═════ Entries provided

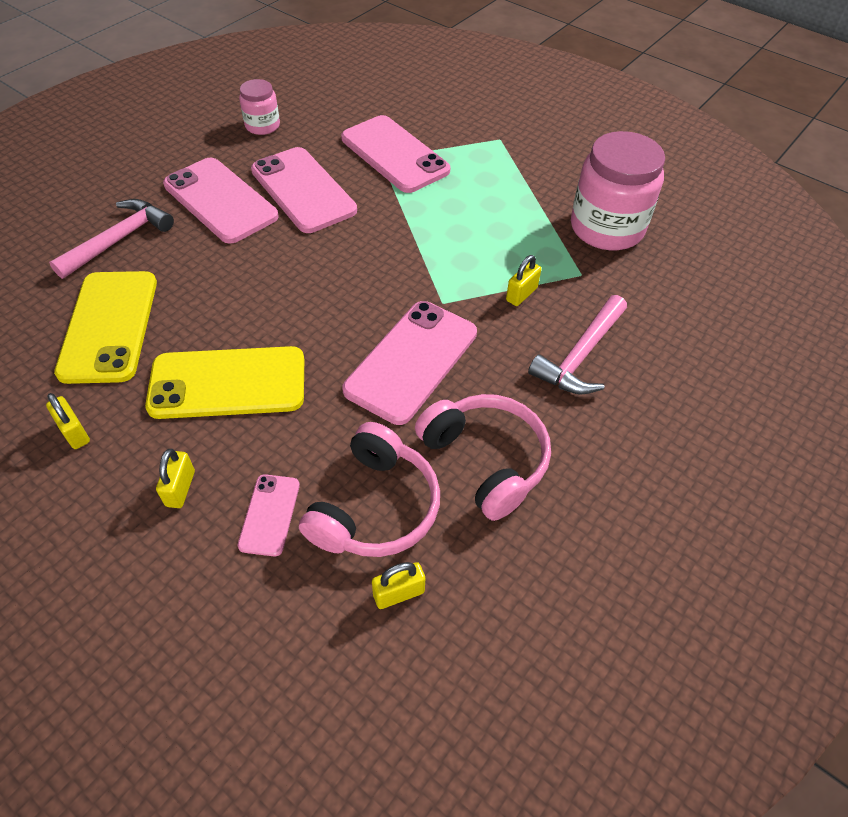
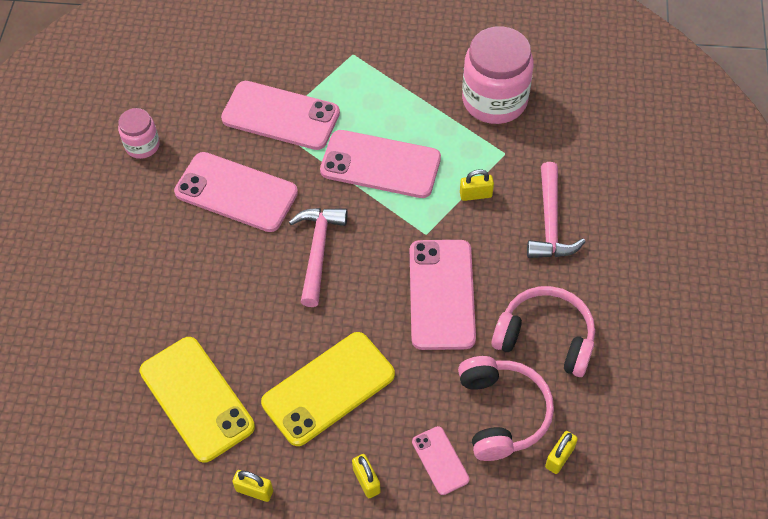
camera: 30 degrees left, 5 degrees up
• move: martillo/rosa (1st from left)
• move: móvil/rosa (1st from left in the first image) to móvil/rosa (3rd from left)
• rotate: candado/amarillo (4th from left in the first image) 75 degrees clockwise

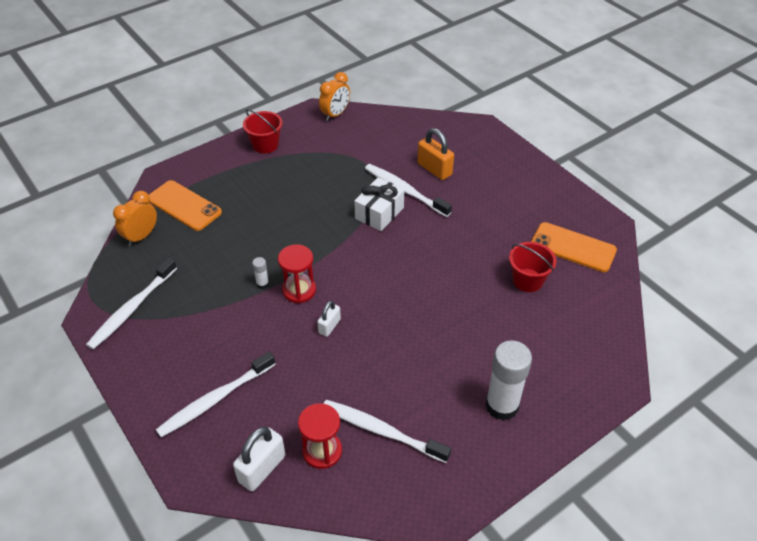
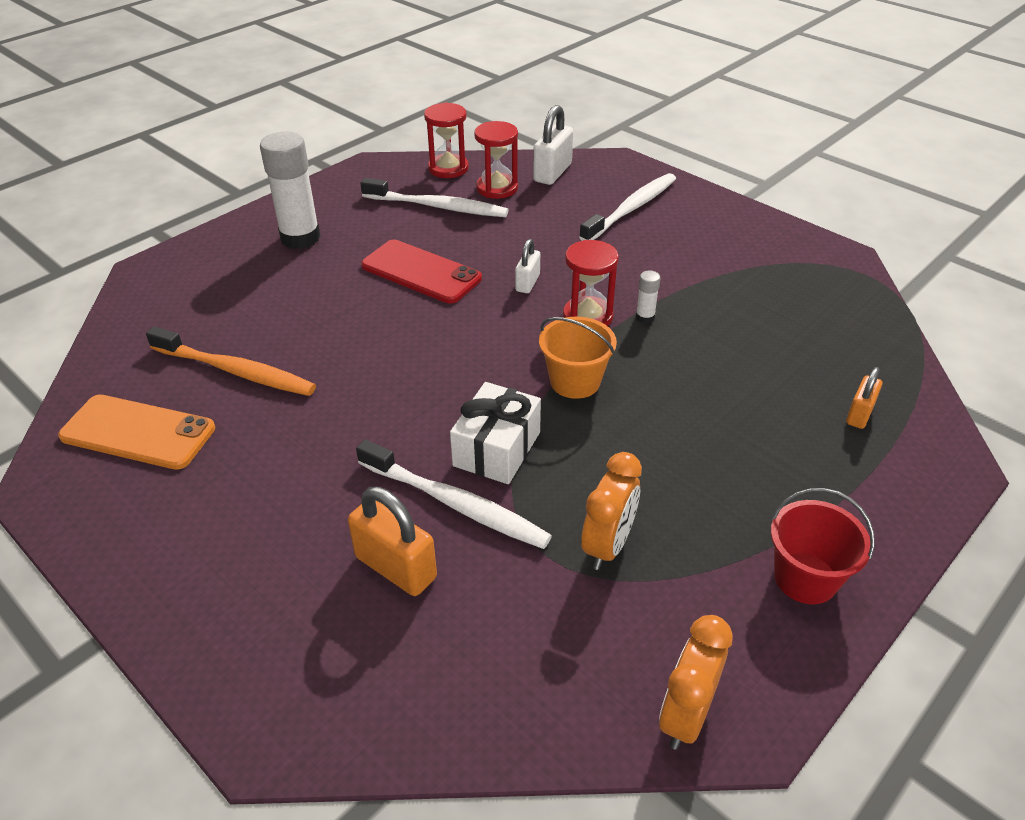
camera: 170 degrees right, 5 degrees down
• replace: balde/rojo (2nd from left) to cepillo de dientes/naranja
• insert: móvil/rojo
• insert: reloj de arena/rojo (1st from left)
• insert: balde/naranja
• move: despertador/naranja (1st from left)
• replace: móvil/naranja (1st from left) to candado/naranja (2nd from left)
• delete: cepillo de dientes/blanco (1st from left)

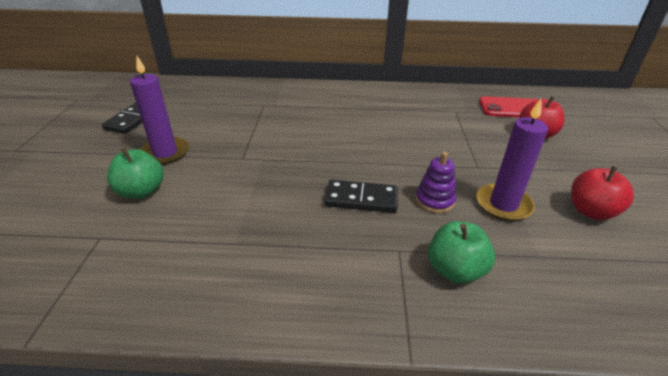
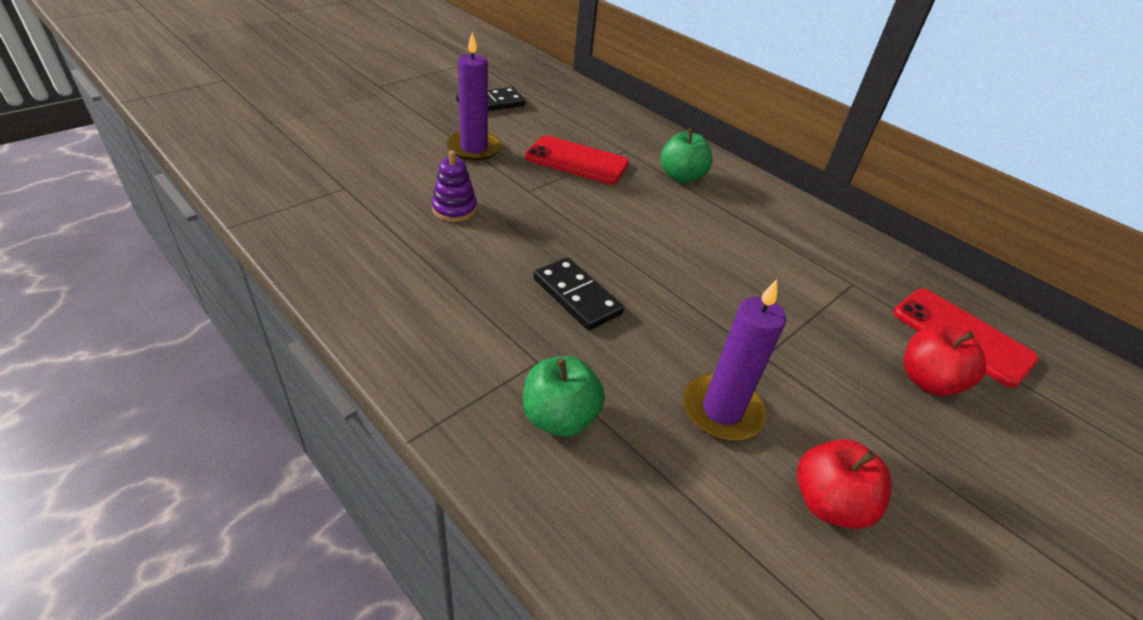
camera: 40 degrees right, 5 degrees up
• move: juguete apilable/morado
• insert: móvil/rojo (1st from left)
• move: manzana/verde (1st from left in the first image) to manzana/verde (2nd from left)

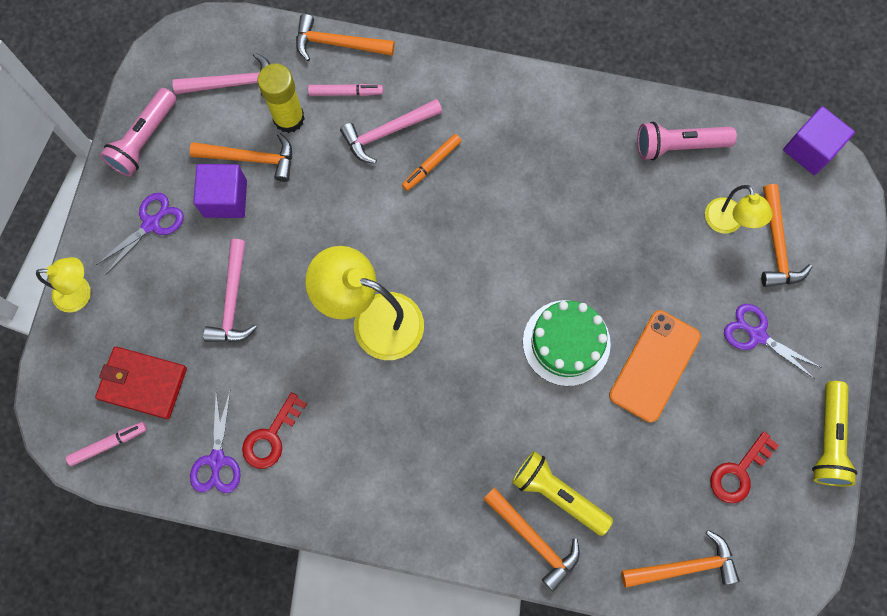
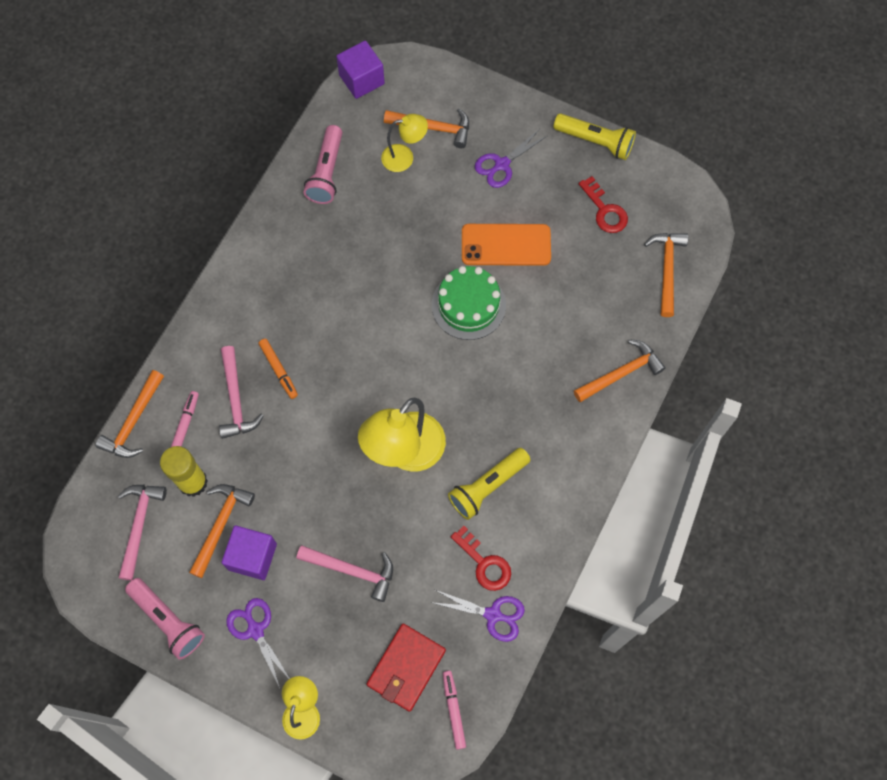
camera: 75 degrees left, 5 degrees down
• move: lámpara de mano/amarillo (1st from left)
• rotate: móvil/naranja 45 degrees counterclockwise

══════════

### Exercise
Output a faithful copy of the data, with each picture left out.

### Response below
camera: 30 degrees left, 5 degrees up
• move: martillo/rosa (1st from left)
• move: móvil/rosa (1st from left in the first image) to móvil/rosa (3rd from left)
• rotate: candado/amarillo (4th from left in the first image) 75 degrees clockwise

camera: 170 degrees right, 5 degrees down
• replace: balde/rojo (2nd from left) to cepillo de dientes/naranja
• insert: móvil/rojo
• insert: reloj de arena/rojo (1st from left)
• insert: balde/naranja
• move: despertador/naranja (1st from left)
• replace: móvil/naranja (1st from left) to candado/naranja (2nd from left)
• delete: cepillo de dientes/blanco (1st from left)

camera: 40 degrees right, 5 degrees up
• move: juguete apilable/morado
• insert: móvil/rojo (1st from left)
• move: manzana/verde (1st from left in the first image) to manzana/verde (2nd from left)

camera: 75 degrees left, 5 degrees down
• move: lámpara de mano/amarillo (1st from left)
• rotate: móvil/naranja 45 degrees counterclockwise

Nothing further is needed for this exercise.